__WHAT THE EXERCISE ASKS__: Provide only the number of lines in the data below that contain the word "blood".

##########

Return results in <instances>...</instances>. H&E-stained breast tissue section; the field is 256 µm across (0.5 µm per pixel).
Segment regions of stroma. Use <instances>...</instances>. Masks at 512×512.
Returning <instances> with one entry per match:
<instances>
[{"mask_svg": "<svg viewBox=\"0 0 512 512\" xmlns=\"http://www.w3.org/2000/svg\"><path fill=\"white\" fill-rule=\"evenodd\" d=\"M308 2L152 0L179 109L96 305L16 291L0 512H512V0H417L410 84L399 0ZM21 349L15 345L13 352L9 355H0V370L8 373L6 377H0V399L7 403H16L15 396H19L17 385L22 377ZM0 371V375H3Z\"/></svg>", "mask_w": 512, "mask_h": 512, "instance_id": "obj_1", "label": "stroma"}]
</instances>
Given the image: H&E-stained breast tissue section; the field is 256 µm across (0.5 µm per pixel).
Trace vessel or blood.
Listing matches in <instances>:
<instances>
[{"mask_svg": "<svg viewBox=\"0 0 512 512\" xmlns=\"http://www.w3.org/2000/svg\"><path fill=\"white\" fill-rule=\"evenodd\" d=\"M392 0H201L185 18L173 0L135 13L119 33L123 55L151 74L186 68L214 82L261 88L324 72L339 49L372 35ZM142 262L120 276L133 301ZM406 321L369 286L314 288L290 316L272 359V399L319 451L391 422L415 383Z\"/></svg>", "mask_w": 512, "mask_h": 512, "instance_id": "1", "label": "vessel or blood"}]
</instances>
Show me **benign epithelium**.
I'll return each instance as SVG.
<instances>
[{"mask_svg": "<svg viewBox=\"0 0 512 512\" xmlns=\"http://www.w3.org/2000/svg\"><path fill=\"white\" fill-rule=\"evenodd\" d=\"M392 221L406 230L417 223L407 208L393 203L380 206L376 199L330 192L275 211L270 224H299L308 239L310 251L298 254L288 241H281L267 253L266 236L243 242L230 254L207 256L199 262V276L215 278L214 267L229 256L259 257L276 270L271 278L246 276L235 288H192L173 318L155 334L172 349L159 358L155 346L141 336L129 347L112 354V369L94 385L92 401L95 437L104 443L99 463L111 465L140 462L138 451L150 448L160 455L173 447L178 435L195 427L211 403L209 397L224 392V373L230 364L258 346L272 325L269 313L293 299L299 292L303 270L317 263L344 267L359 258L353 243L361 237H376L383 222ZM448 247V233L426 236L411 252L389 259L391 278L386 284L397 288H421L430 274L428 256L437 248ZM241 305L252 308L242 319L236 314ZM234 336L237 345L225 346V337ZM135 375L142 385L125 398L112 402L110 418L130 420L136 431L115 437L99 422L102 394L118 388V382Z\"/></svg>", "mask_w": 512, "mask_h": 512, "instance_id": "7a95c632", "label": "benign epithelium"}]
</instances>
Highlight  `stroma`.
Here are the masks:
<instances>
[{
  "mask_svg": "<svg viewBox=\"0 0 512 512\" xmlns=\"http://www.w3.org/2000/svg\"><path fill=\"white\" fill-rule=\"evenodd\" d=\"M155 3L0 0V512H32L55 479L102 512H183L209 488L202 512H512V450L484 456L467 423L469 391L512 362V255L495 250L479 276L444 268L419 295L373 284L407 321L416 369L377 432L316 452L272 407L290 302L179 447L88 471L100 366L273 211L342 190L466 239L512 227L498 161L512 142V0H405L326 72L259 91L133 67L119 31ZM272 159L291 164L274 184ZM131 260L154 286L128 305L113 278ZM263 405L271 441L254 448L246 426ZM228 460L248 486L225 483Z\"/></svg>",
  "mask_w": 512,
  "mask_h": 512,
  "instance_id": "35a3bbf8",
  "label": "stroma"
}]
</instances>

##########

__RIGHT ANSWER__: 2